* Entries shown
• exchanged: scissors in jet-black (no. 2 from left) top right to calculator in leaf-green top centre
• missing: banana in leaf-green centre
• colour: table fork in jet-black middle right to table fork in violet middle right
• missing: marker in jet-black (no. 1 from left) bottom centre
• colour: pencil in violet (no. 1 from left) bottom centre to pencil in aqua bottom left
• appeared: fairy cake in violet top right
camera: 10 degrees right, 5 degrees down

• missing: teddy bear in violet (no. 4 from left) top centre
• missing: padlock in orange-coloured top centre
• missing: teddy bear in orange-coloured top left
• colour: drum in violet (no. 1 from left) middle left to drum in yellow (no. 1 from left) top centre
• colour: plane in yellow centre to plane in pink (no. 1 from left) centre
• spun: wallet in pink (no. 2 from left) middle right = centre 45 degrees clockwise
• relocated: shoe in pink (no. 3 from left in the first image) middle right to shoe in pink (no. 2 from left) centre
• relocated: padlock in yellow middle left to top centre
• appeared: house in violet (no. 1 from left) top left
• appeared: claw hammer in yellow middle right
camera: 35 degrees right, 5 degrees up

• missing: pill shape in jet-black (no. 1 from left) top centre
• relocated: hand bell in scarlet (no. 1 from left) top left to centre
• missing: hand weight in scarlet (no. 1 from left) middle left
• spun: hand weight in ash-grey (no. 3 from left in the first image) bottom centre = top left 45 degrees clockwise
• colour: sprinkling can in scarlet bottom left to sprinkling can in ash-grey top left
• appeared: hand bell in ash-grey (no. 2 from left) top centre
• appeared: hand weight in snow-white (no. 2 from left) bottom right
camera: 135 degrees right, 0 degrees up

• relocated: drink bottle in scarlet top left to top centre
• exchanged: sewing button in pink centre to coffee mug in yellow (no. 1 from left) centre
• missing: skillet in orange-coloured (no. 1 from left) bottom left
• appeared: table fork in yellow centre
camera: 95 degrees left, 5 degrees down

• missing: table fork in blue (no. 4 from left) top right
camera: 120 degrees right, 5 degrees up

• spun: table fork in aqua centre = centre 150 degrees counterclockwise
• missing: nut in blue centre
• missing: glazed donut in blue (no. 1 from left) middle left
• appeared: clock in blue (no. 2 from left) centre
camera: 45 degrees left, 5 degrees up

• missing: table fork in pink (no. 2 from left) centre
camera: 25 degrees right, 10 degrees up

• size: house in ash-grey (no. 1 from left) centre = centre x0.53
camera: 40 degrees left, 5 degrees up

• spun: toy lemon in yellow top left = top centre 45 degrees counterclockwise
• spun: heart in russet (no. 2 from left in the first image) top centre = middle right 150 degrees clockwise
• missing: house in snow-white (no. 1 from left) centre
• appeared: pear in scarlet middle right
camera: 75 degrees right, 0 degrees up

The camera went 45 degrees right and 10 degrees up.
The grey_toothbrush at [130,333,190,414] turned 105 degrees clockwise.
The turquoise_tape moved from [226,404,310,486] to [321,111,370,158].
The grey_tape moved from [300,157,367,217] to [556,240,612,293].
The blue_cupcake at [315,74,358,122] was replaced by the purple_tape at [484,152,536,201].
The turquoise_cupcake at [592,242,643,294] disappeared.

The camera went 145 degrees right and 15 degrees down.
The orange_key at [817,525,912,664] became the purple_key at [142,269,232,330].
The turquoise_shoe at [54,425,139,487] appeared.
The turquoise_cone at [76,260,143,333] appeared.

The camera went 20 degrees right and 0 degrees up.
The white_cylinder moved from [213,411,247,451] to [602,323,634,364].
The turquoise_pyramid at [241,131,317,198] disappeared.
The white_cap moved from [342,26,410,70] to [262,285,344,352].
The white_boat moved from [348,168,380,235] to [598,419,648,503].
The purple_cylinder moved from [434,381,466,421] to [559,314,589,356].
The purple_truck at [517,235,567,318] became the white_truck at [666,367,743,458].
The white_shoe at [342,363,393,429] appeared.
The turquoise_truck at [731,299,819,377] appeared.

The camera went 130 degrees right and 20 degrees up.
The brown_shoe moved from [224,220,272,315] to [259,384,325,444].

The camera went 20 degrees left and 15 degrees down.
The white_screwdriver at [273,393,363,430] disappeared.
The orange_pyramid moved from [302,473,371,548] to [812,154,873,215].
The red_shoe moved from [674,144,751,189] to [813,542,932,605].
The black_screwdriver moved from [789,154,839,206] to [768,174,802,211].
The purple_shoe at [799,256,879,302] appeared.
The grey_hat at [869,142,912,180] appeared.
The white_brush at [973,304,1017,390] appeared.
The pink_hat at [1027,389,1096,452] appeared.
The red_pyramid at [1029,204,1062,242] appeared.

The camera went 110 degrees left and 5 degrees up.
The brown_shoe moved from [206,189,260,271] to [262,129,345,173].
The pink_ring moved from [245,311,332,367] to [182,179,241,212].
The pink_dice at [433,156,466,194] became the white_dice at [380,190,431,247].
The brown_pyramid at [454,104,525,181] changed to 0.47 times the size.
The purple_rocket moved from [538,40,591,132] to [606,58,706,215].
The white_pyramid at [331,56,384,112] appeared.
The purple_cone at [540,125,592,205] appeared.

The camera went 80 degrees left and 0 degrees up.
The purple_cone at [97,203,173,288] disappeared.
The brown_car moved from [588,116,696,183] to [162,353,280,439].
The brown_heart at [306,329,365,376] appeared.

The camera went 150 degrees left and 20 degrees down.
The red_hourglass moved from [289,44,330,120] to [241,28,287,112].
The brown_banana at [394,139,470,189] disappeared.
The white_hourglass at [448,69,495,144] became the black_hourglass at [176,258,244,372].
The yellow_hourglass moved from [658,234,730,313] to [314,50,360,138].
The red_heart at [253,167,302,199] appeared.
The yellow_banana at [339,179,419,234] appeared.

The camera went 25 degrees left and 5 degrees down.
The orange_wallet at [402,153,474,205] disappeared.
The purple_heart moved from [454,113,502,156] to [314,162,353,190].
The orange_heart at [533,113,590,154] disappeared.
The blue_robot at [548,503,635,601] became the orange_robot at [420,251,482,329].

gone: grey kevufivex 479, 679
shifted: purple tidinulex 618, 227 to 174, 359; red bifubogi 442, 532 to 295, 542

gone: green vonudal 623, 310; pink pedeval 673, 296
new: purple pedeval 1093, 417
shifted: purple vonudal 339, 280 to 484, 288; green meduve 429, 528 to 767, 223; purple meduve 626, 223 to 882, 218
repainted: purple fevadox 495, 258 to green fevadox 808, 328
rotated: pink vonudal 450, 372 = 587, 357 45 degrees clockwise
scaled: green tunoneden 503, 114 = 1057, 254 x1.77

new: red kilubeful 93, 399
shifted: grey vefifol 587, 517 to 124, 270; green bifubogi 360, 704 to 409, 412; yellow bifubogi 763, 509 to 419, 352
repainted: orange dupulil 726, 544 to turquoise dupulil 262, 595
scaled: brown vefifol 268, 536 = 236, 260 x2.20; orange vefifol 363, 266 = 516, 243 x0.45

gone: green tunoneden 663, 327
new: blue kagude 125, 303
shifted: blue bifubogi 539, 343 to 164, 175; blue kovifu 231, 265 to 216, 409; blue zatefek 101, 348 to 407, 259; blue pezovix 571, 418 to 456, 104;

* Exercise
Nothing should be left out: copy the material exactly.

* Solution
• exchanged: scissors in jet-black (no. 2 from left) top right to calculator in leaf-green top centre
• missing: banana in leaf-green centre
• colour: table fork in jet-black middle right to table fork in violet middle right
• missing: marker in jet-black (no. 1 from left) bottom centre
• colour: pencil in violet (no. 1 from left) bottom centre to pencil in aqua bottom left
• appeared: fairy cake in violet top right
camera: 10 degrees right, 5 degrees down

• missing: teddy bear in violet (no. 4 from left) top centre
• missing: padlock in orange-coloured top centre
• missing: teddy bear in orange-coloured top left
• colour: drum in violet (no. 1 from left) middle left to drum in yellow (no. 1 from left) top centre
• colour: plane in yellow centre to plane in pink (no. 1 from left) centre
• spun: wallet in pink (no. 2 from left) middle right = centre 45 degrees clockwise
• relocated: shoe in pink (no. 3 from left in the first image) middle right to shoe in pink (no. 2 from left) centre
• relocated: padlock in yellow middle left to top centre
• appeared: house in violet (no. 1 from left) top left
• appeared: claw hammer in yellow middle right
camera: 35 degrees right, 5 degrees up

• missing: pill shape in jet-black (no. 1 from left) top centre
• relocated: hand bell in scarlet (no. 1 from left) top left to centre
• missing: hand weight in scarlet (no. 1 from left) middle left
• spun: hand weight in ash-grey (no. 3 from left in the first image) bottom centre = top left 45 degrees clockwise
• colour: sprinkling can in scarlet bottom left to sprinkling can in ash-grey top left
• appeared: hand bell in ash-grey (no. 2 from left) top centre
• appeared: hand weight in snow-white (no. 2 from left) bottom right
camera: 135 degrees right, 0 degrees up

• relocated: drink bottle in scarlet top left to top centre
• exchanged: sewing button in pink centre to coffee mug in yellow (no. 1 from left) centre
• missing: skillet in orange-coloured (no. 1 from left) bottom left
• appeared: table fork in yellow centre
camera: 95 degrees left, 5 degrees down

• missing: table fork in blue (no. 4 from left) top right
camera: 120 degrees right, 5 degrees up

• spun: table fork in aqua centre = centre 150 degrees counterclockwise
• missing: nut in blue centre
• missing: glazed donut in blue (no. 1 from left) middle left
• appeared: clock in blue (no. 2 from left) centre
camera: 45 degrees left, 5 degrees up

• missing: table fork in pink (no. 2 from left) centre
camera: 25 degrees right, 10 degrees up

• size: house in ash-grey (no. 1 from left) centre = centre x0.53
camera: 40 degrees left, 5 degrees up

• spun: toy lemon in yellow top left = top centre 45 degrees counterclockwise
• spun: heart in russet (no. 2 from left in the first image) top centre = middle right 150 degrees clockwise
• missing: house in snow-white (no. 1 from left) centre
• appeared: pear in scarlet middle right
camera: 75 degrees right, 0 degrees up

The camera went 45 degrees right and 10 degrees up.
The grey_toothbrush at [130,333,190,414] turned 105 degrees clockwise.
The turquoise_tape moved from [226,404,310,486] to [321,111,370,158].
The grey_tape moved from [300,157,367,217] to [556,240,612,293].
The blue_cupcake at [315,74,358,122] was replaced by the purple_tape at [484,152,536,201].
The turquoise_cupcake at [592,242,643,294] disappeared.

The camera went 145 degrees right and 15 degrees down.
The orange_key at [817,525,912,664] became the purple_key at [142,269,232,330].
The turquoise_shoe at [54,425,139,487] appeared.
The turquoise_cone at [76,260,143,333] appeared.

The camera went 20 degrees right and 0 degrees up.
The white_cylinder moved from [213,411,247,451] to [602,323,634,364].
The turquoise_pyramid at [241,131,317,198] disappeared.
The white_cap moved from [342,26,410,70] to [262,285,344,352].
The white_boat moved from [348,168,380,235] to [598,419,648,503].
The purple_cylinder moved from [434,381,466,421] to [559,314,589,356].
The purple_truck at [517,235,567,318] became the white_truck at [666,367,743,458].
The white_shoe at [342,363,393,429] appeared.
The turquoise_truck at [731,299,819,377] appeared.

The camera went 130 degrees right and 20 degrees up.
The brown_shoe moved from [224,220,272,315] to [259,384,325,444].

The camera went 20 degrees left and 15 degrees down.
The white_screwdriver at [273,393,363,430] disappeared.
The orange_pyramid moved from [302,473,371,548] to [812,154,873,215].
The red_shoe moved from [674,144,751,189] to [813,542,932,605].
The black_screwdriver moved from [789,154,839,206] to [768,174,802,211].
The purple_shoe at [799,256,879,302] appeared.
The grey_hat at [869,142,912,180] appeared.
The white_brush at [973,304,1017,390] appeared.
The pink_hat at [1027,389,1096,452] appeared.
The red_pyramid at [1029,204,1062,242] appeared.

The camera went 110 degrees left and 5 degrees up.
The brown_shoe moved from [206,189,260,271] to [262,129,345,173].
The pink_ring moved from [245,311,332,367] to [182,179,241,212].
The pink_dice at [433,156,466,194] became the white_dice at [380,190,431,247].
The brown_pyramid at [454,104,525,181] changed to 0.47 times the size.
The purple_rocket moved from [538,40,591,132] to [606,58,706,215].
The white_pyramid at [331,56,384,112] appeared.
The purple_cone at [540,125,592,205] appeared.

The camera went 80 degrees left and 0 degrees up.
The purple_cone at [97,203,173,288] disappeared.
The brown_car moved from [588,116,696,183] to [162,353,280,439].
The brown_heart at [306,329,365,376] appeared.

The camera went 150 degrees left and 20 degrees down.
The red_hourglass moved from [289,44,330,120] to [241,28,287,112].
The brown_banana at [394,139,470,189] disappeared.
The white_hourglass at [448,69,495,144] became the black_hourglass at [176,258,244,372].
The yellow_hourglass moved from [658,234,730,313] to [314,50,360,138].
The red_heart at [253,167,302,199] appeared.
The yellow_banana at [339,179,419,234] appeared.

The camera went 25 degrees left and 5 degrees down.
The orange_wallet at [402,153,474,205] disappeared.
The purple_heart moved from [454,113,502,156] to [314,162,353,190].
The orange_heart at [533,113,590,154] disappeared.
The blue_robot at [548,503,635,601] became the orange_robot at [420,251,482,329].

gone: grey kevufivex 479, 679
shifted: purple tidinulex 618, 227 to 174, 359; red bifubogi 442, 532 to 295, 542

gone: green vonudal 623, 310; pink pedeval 673, 296
new: purple pedeval 1093, 417
shifted: purple vonudal 339, 280 to 484, 288; green meduve 429, 528 to 767, 223; purple meduve 626, 223 to 882, 218
repainted: purple fevadox 495, 258 to green fevadox 808, 328
rotated: pink vonudal 450, 372 = 587, 357 45 degrees clockwise
scaled: green tunoneden 503, 114 = 1057, 254 x1.77

new: red kilubeful 93, 399
shifted: grey vefifol 587, 517 to 124, 270; green bifubogi 360, 704 to 409, 412; yellow bifubogi 763, 509 to 419, 352
repainted: orange dupulil 726, 544 to turquoise dupulil 262, 595
scaled: brown vefifol 268, 536 = 236, 260 x2.20; orange vefifol 363, 266 = 516, 243 x0.45

gone: green tunoneden 663, 327
new: blue kagude 125, 303
shifted: blue bifubogi 539, 343 to 164, 175; blue kovifu 231, 265 to 216, 409; blue zatefek 101, 348 to 407, 259; blue pezovix 571, 418 to 456, 104;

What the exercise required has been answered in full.